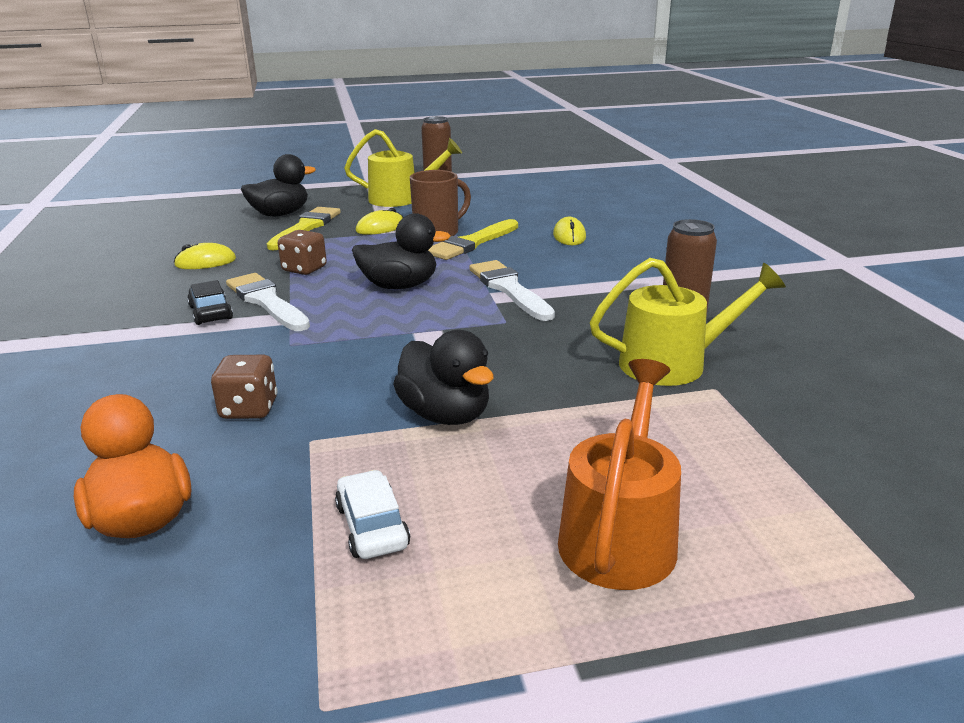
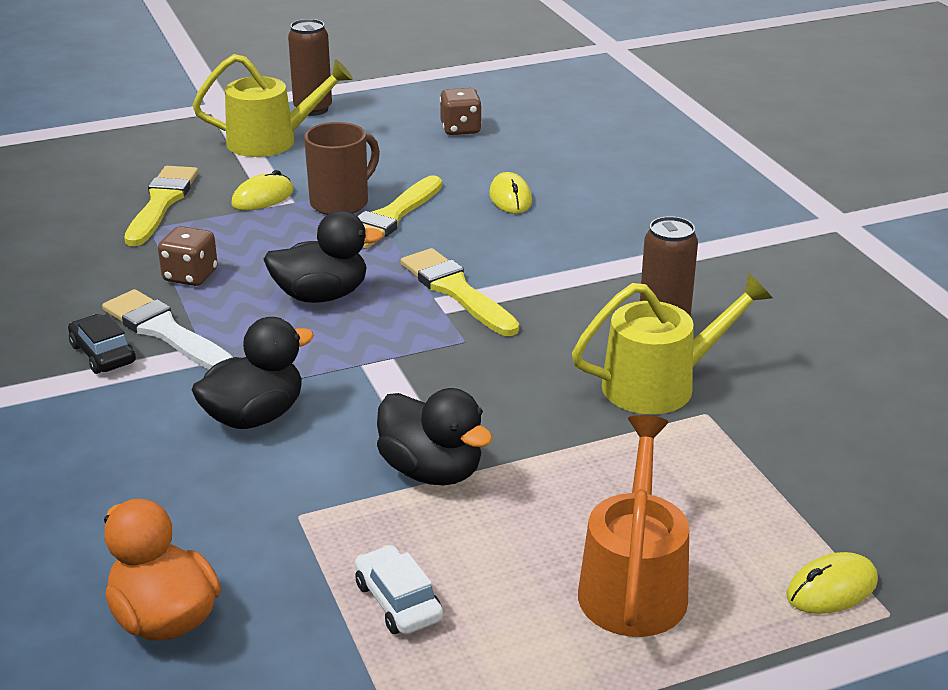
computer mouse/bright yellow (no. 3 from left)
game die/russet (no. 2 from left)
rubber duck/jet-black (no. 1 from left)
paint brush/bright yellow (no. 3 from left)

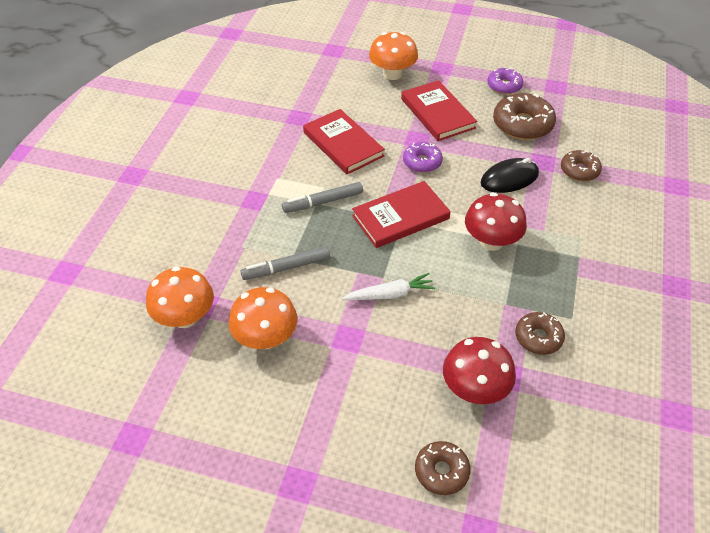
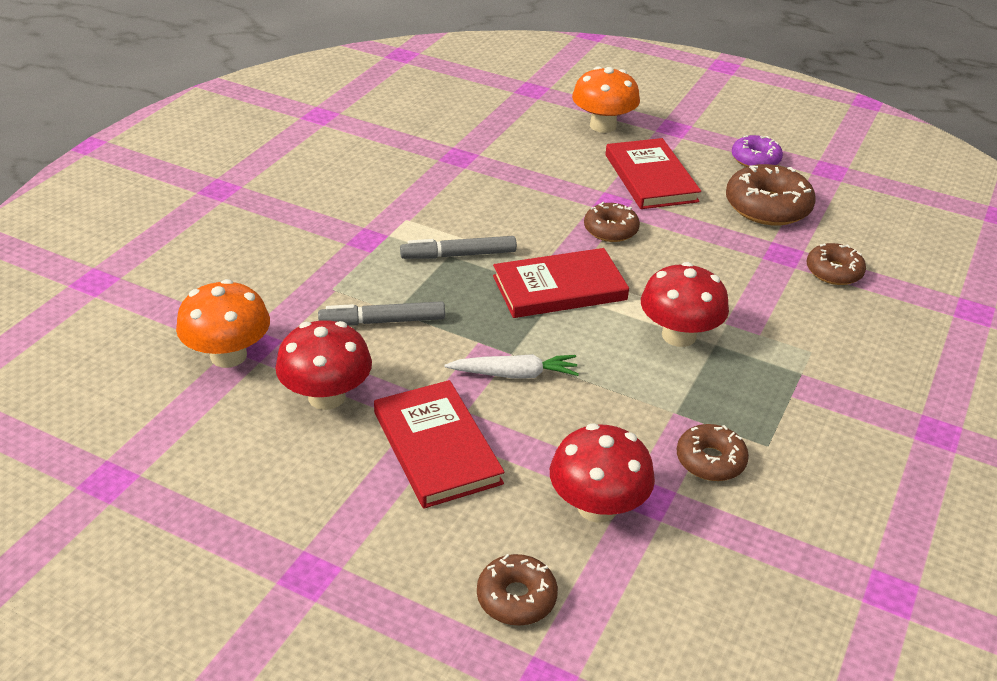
toadstool/scarlet (no. 1 from left)
hardback/scarlet (no. 1 from left)
doughnut/russet (no. 2 from left)
computer mouse/jet-black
--
What you need to do: Sift the data above for lines with "bright", then copy each one.

Output for this exercise:
computer mouse/bright yellow (no. 3 from left)
paint brush/bright yellow (no. 3 from left)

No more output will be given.